**Work order**.
Scan the material below for the word "camera", then copy every line in which it appears.

^^^^

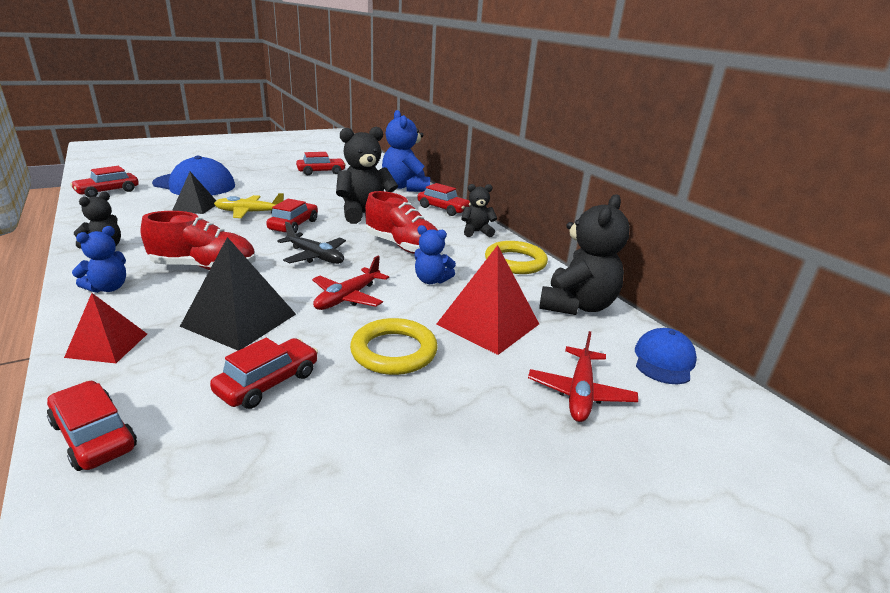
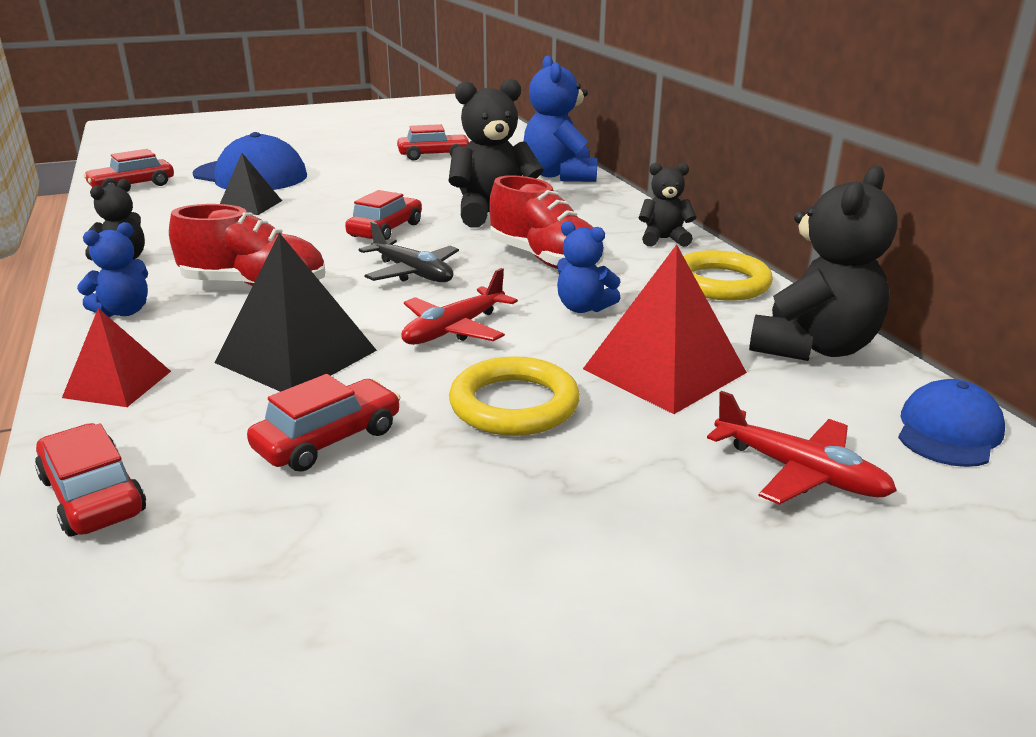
camera: 10 degrees right, 0 degrees up
yellow plane [214,193,284,218] -> none
red car [418,183,472,216] -> none
red plane [528,331,638,422] -> red plane turned 75 degrees counterclockwise [707,391,897,505]

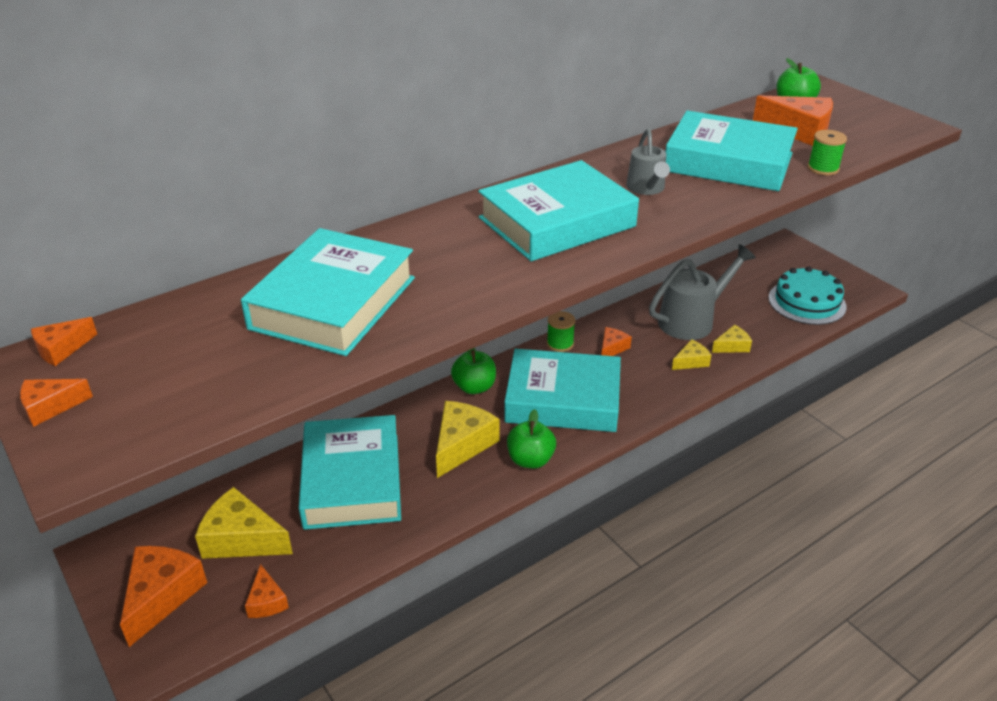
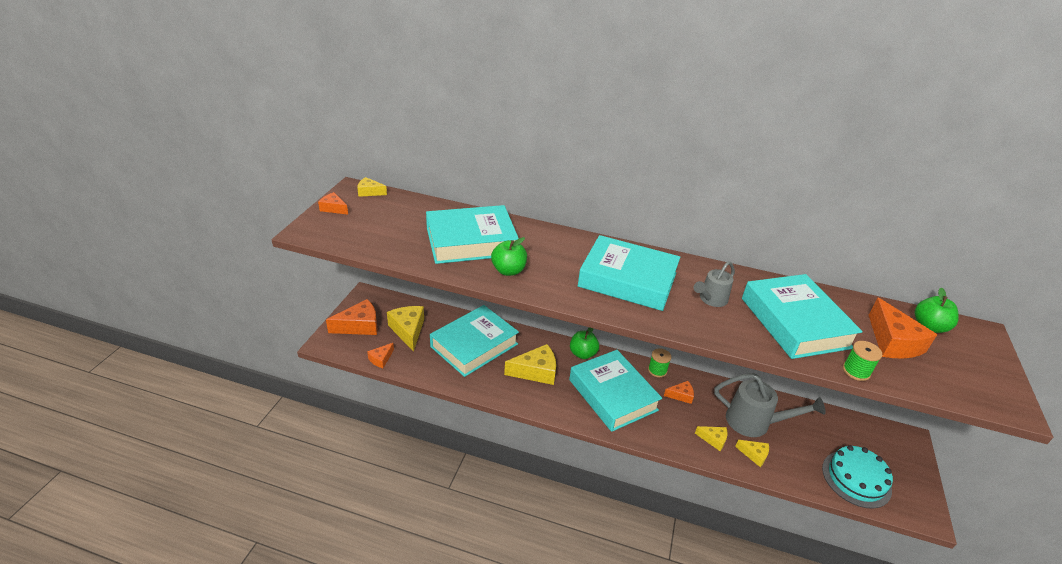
camera: 50 degrees right, 0 degrees up
orange cheese [31,317,97,366] -> yellow cheese [357,177,387,197]
green apple [507,409,556,468] -> green apple moved to [491,237,527,276]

^^^^

**Exercise output**.
camera: 10 degrees right, 0 degrees up
camera: 50 degrees right, 0 degrees up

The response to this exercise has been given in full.